##### Data extract
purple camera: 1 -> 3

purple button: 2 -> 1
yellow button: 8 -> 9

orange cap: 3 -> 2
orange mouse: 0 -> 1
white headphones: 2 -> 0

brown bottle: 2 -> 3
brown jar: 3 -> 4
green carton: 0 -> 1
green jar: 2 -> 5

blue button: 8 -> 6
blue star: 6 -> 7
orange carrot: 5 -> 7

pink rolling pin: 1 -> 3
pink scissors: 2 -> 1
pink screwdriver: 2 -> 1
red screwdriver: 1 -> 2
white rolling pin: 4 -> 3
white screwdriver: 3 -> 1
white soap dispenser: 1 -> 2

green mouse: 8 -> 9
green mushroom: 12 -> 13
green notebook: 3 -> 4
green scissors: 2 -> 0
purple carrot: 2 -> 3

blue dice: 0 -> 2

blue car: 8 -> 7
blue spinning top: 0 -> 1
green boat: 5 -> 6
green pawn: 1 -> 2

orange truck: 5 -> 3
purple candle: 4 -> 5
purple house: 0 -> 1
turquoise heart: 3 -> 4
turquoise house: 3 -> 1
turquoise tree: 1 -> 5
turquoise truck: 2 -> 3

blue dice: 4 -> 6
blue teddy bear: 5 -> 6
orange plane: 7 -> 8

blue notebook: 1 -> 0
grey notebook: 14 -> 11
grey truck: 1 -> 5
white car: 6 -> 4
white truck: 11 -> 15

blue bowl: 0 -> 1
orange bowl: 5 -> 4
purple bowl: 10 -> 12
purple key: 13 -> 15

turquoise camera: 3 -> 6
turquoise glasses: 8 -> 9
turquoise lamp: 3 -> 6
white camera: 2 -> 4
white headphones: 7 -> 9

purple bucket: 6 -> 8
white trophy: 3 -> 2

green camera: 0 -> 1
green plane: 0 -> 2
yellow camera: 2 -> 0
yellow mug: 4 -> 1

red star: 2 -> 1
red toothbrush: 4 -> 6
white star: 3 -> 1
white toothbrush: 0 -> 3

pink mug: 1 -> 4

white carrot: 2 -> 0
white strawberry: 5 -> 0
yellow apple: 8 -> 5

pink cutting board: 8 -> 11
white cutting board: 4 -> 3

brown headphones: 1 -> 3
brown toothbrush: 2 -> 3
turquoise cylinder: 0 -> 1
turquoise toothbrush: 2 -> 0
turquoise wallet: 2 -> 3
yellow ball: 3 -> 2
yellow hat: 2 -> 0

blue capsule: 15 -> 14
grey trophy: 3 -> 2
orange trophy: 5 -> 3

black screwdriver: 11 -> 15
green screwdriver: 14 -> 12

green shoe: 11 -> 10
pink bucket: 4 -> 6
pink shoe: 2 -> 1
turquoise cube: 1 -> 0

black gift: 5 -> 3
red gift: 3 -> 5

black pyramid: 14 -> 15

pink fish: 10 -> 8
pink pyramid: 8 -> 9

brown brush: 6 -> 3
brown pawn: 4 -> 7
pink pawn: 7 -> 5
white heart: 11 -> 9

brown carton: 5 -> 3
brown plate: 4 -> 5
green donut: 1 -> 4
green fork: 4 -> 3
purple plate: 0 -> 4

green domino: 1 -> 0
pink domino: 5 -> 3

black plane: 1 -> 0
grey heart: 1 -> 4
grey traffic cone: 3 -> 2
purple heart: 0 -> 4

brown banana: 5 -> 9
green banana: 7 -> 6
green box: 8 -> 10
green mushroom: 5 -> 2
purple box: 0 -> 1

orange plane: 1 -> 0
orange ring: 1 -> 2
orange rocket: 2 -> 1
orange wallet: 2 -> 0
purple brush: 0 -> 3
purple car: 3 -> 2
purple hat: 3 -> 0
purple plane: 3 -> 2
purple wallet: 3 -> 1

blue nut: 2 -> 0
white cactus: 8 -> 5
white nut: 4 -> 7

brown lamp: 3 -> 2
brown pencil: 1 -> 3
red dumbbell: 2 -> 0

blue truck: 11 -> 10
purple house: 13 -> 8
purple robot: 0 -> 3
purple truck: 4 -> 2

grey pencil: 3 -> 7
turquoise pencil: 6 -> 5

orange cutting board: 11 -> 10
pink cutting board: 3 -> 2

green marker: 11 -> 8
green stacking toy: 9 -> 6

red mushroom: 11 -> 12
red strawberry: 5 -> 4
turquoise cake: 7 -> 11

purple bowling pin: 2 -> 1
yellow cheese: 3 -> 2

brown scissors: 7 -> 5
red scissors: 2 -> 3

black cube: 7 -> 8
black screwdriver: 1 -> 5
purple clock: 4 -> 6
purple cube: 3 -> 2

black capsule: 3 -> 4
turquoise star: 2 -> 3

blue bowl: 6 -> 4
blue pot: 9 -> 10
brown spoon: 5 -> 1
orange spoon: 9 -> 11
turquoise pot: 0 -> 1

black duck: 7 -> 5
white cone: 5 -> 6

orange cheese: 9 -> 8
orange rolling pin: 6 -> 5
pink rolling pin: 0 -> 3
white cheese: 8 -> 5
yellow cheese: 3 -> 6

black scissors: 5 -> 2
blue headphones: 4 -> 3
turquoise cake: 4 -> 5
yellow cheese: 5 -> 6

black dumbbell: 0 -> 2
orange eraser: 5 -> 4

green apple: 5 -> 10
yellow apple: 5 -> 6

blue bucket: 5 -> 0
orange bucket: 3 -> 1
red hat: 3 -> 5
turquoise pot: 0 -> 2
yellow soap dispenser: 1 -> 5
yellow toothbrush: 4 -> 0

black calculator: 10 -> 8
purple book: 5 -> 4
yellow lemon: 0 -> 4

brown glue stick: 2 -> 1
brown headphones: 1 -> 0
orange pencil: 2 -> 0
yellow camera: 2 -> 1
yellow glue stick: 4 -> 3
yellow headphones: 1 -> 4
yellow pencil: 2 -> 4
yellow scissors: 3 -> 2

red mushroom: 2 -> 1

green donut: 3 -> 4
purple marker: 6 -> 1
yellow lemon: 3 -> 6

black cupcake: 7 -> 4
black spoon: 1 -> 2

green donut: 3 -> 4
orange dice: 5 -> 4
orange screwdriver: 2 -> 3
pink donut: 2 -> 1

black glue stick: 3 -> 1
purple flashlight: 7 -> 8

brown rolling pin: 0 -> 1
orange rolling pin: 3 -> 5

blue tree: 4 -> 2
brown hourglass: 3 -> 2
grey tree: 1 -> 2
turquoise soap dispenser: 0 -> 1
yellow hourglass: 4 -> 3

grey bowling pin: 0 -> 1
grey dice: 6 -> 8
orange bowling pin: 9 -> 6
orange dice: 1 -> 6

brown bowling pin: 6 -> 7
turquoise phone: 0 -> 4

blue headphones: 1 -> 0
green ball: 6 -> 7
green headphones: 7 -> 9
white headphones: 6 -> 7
##########
What you will do
If a line falls between the first line of the data above and the line holding "turquoise heart: 3 -> 4", inclusive, retype it exactly; retype no other line.

Answer to the exercise
purple camera: 1 -> 3

purple button: 2 -> 1
yellow button: 8 -> 9

orange cap: 3 -> 2
orange mouse: 0 -> 1
white headphones: 2 -> 0

brown bottle: 2 -> 3
brown jar: 3 -> 4
green carton: 0 -> 1
green jar: 2 -> 5

blue button: 8 -> 6
blue star: 6 -> 7
orange carrot: 5 -> 7

pink rolling pin: 1 -> 3
pink scissors: 2 -> 1
pink screwdriver: 2 -> 1
red screwdriver: 1 -> 2
white rolling pin: 4 -> 3
white screwdriver: 3 -> 1
white soap dispenser: 1 -> 2

green mouse: 8 -> 9
green mushroom: 12 -> 13
green notebook: 3 -> 4
green scissors: 2 -> 0
purple carrot: 2 -> 3

blue dice: 0 -> 2

blue car: 8 -> 7
blue spinning top: 0 -> 1
green boat: 5 -> 6
green pawn: 1 -> 2

orange truck: 5 -> 3
purple candle: 4 -> 5
purple house: 0 -> 1
turquoise heart: 3 -> 4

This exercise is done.